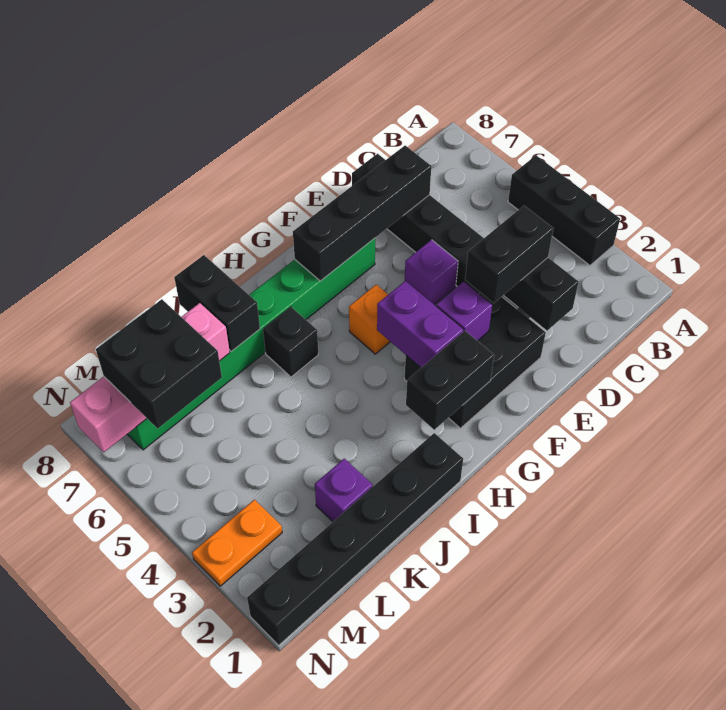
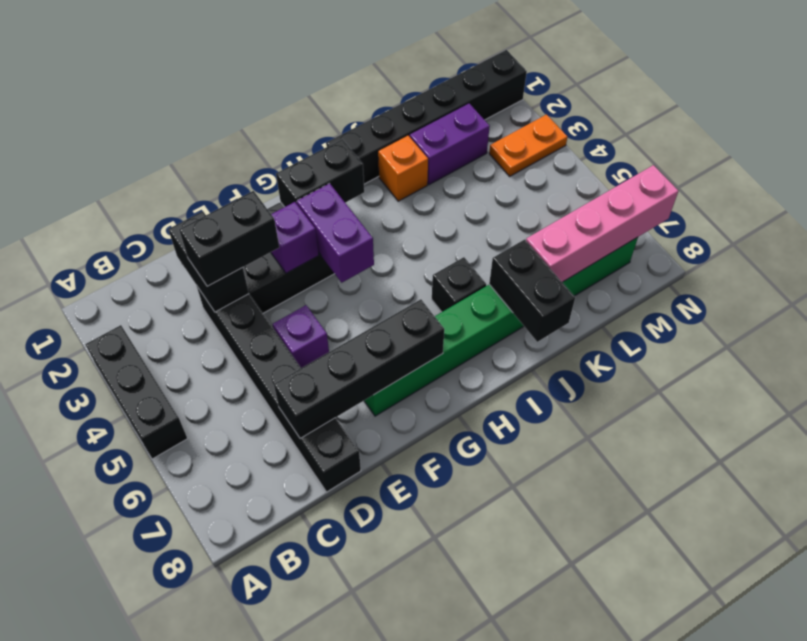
orange brick G5 level 1 -> orange brick J2 level 1
purple brick K2 level 1 -> purple brick K2:L2 level 1
black brick L6:M7 level 3 -> none

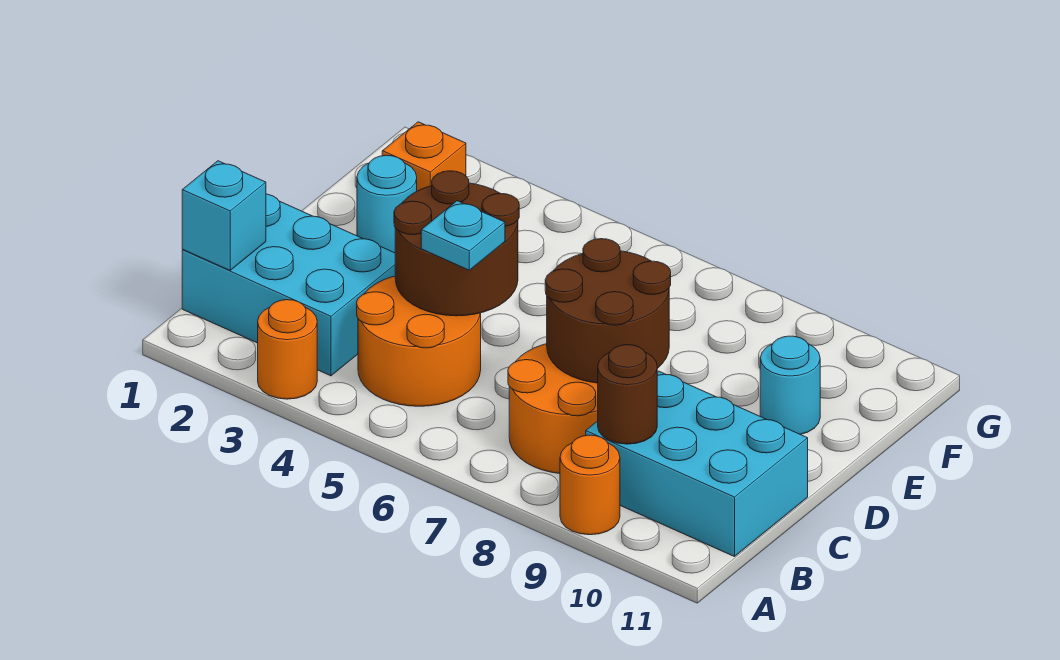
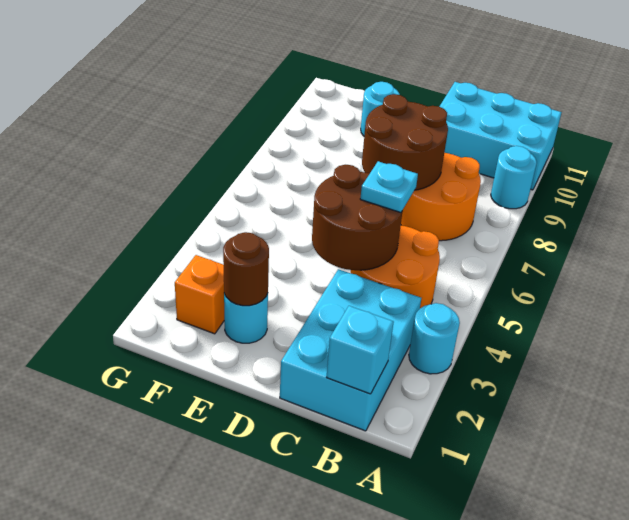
orange round brick A3 level 1 -> cyan round brick A3 level 1
orange round brick A9 level 1 -> cyan round brick A9 level 1
cyan brick B9:C11 level 1 -> cyan brick A10:C11 level 1
brown round brick B9 level 2 -> brown round brick E2 level 2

::::

### AIM OF THE TASK
Word for word, please return the lines from the one containing "cyan brick B9:C11" through the end of the listing, both ends included, and nothing else.

### ANSWER BELOW
cyan brick B9:C11 level 1 -> cyan brick A10:C11 level 1
brown round brick B9 level 2 -> brown round brick E2 level 2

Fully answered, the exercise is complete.